● **Assigned task**:
In the data below, locate each line with the word "turquoise" and list it.
BEGIN Available data
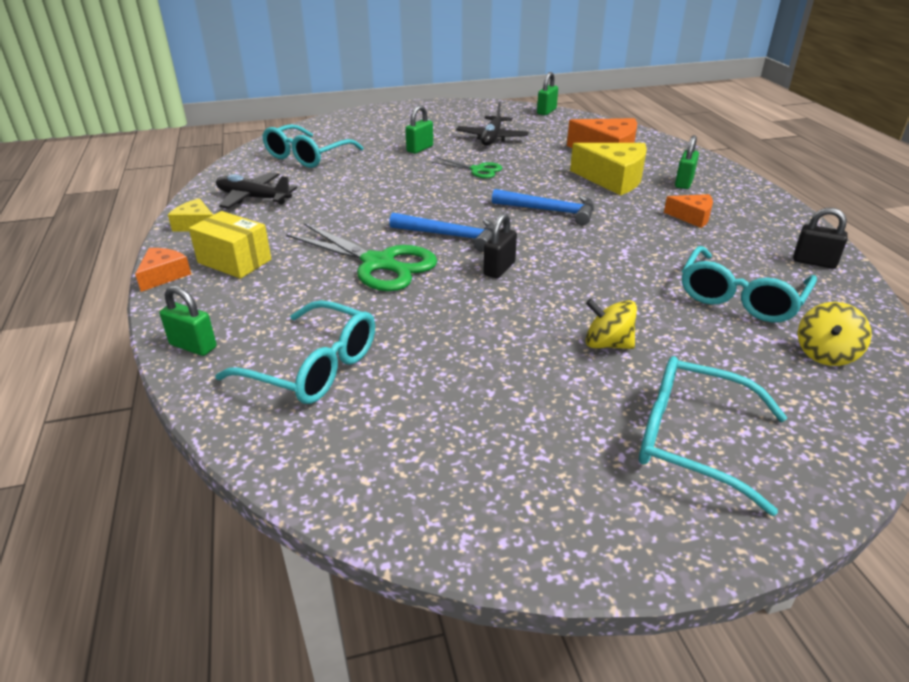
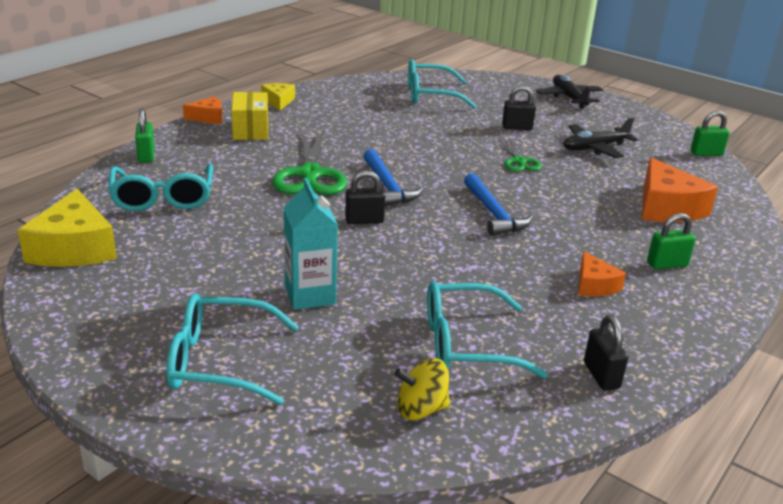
camera: 50 degrees right, 5 degrees down
(253, 198) = (339, 103): black plane -> black plane (568, 98)
(420, 149) = (517, 127): green padlock -> black padlock
(607, 344) = (310, 295): yellow spinning top -> turquoise carton
(613, 179) = (609, 226): yellow cheese -> yellow cheese (74, 248)
(692, 440) = (219, 362): turquoise glasses -> turquoise glasses turned 75 degrees counterclockwise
END Available data
● **Answer to this task**:
(607, 344) = (310, 295): yellow spinning top -> turquoise carton
(692, 440) = (219, 362): turquoise glasses -> turquoise glasses turned 75 degrees counterclockwise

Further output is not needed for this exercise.